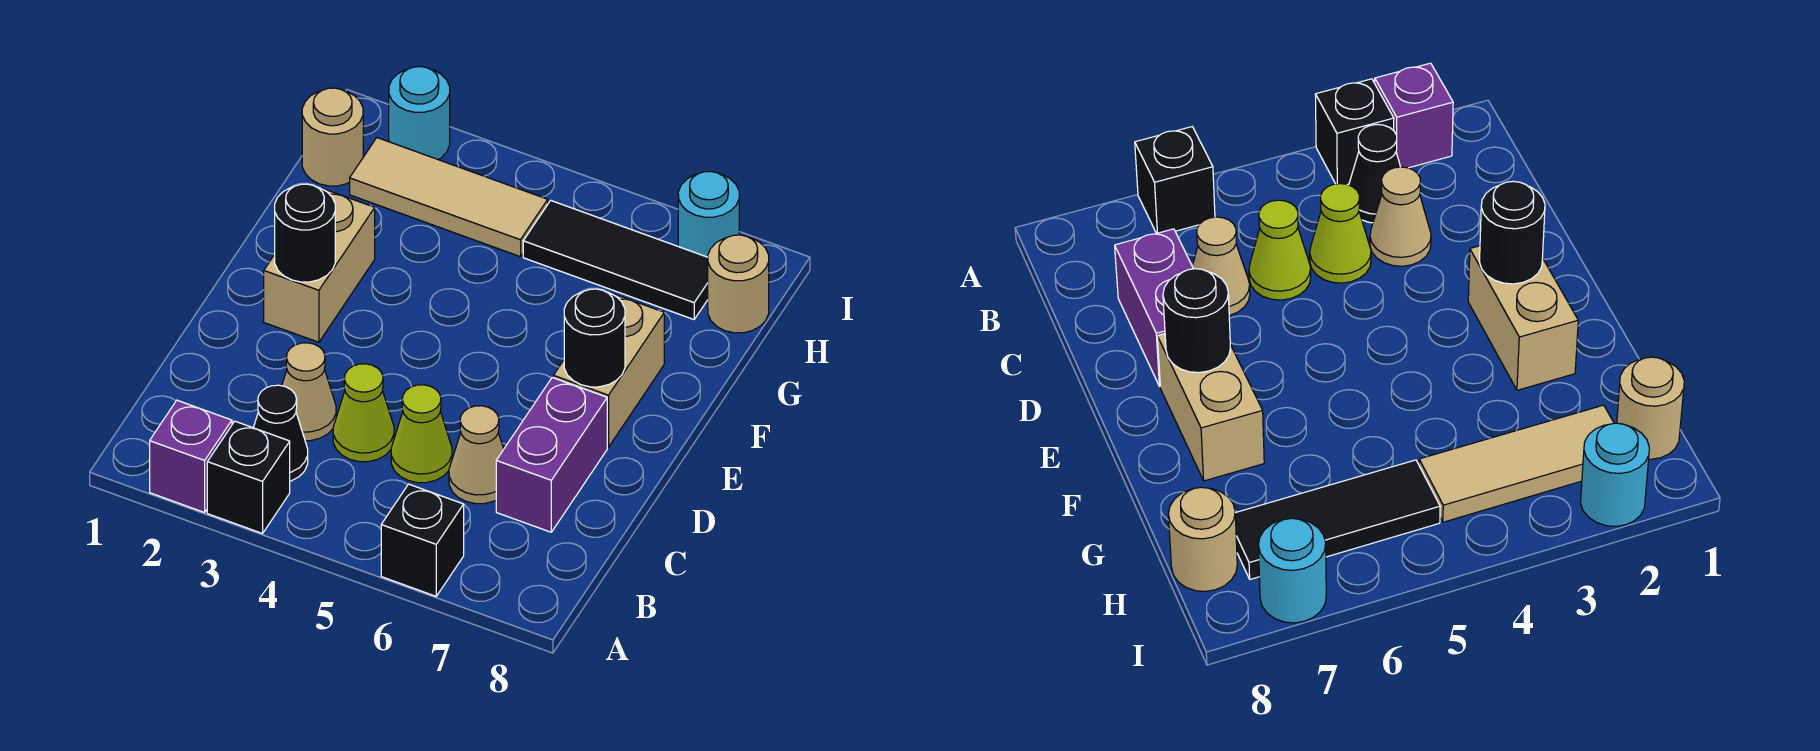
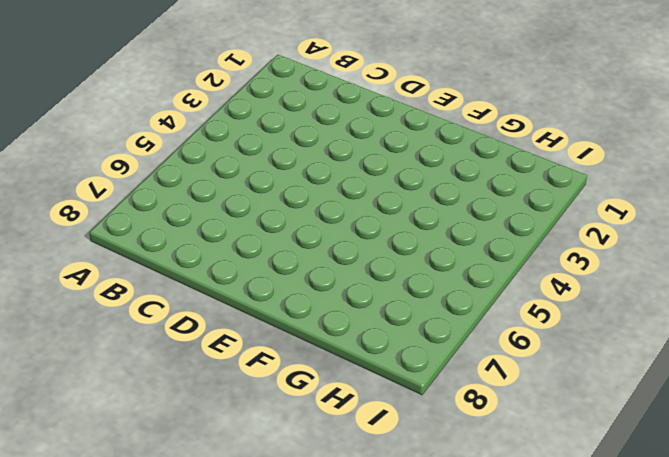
none -> purple brick A2 level 1
none -> black brick A3 level 1
none -> black brick A6 level 1

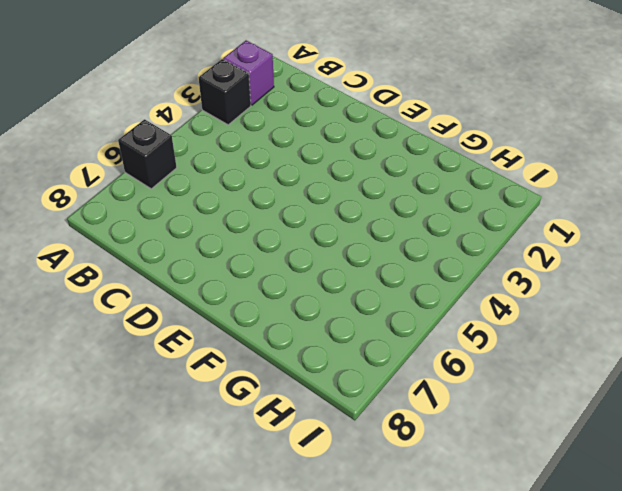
none -> black cone B3 level 1
none -> tan cone C3 level 1
none -> lime cone C4 level 1

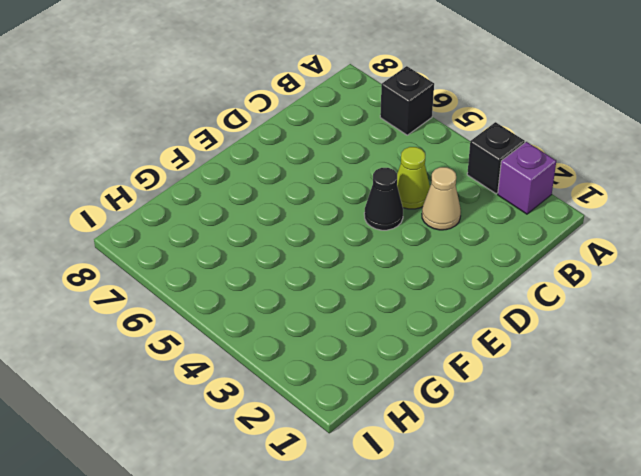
black cone D4 level 1 -> black cone B3 level 1
none -> lime cone C5 level 1
none -> tan cone C6 level 1
none -> purple brick C7:D7 level 1

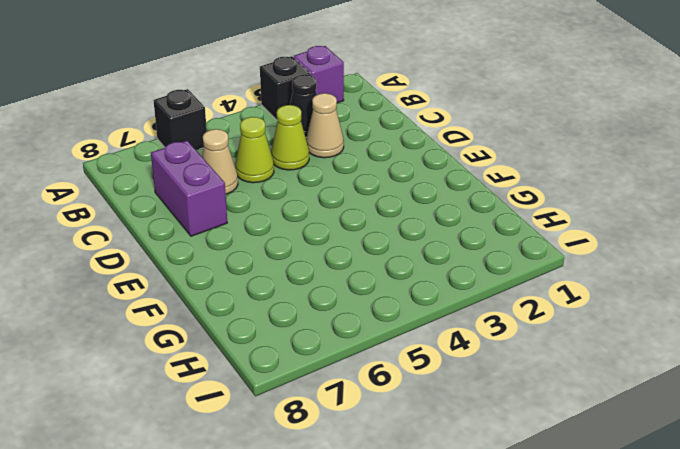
none -> tan brick E2:F2 level 1
none -> tan brick E7:F7 level 1
none -> tan round brick H1 level 1

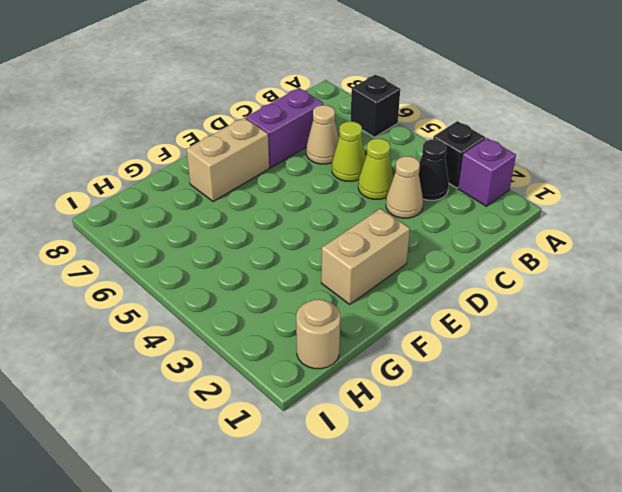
none -> tan tile H2:H4 level 1
none -> black tile H5:H7 level 1
none -> tan round brick H8 level 1

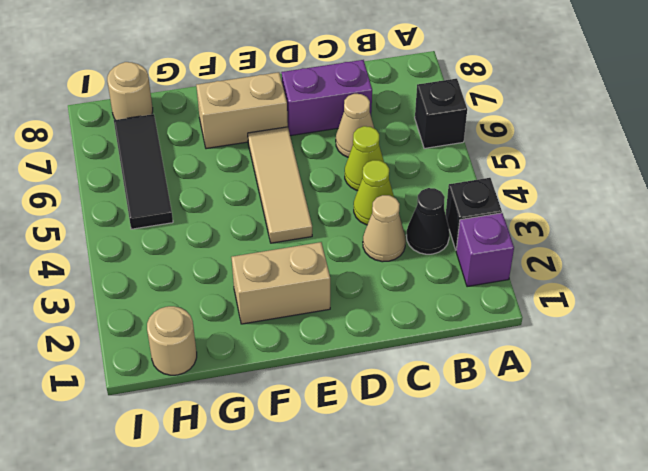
tan tile E4:E6 level 1 -> tan tile H2:H4 level 1
none -> cyan round brick I2 level 1
none -> cyan round brick I7 level 1
none -> black round brick E2 level 2

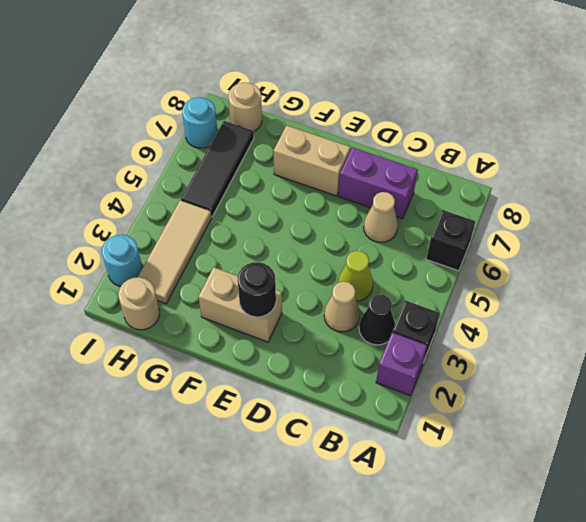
none -> lime cone C5 level 1
none -> black round brick E7 level 2

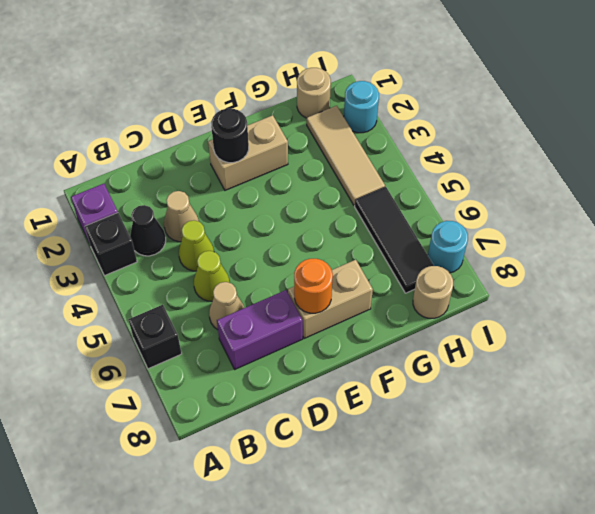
orange round brick E7 level 2 -> black round brick E7 level 2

● ● ●

**TASK:**
Say how many lines in the listing above include "tile". Give nothing but the number.

**RESULT OF THIS TASK:**
3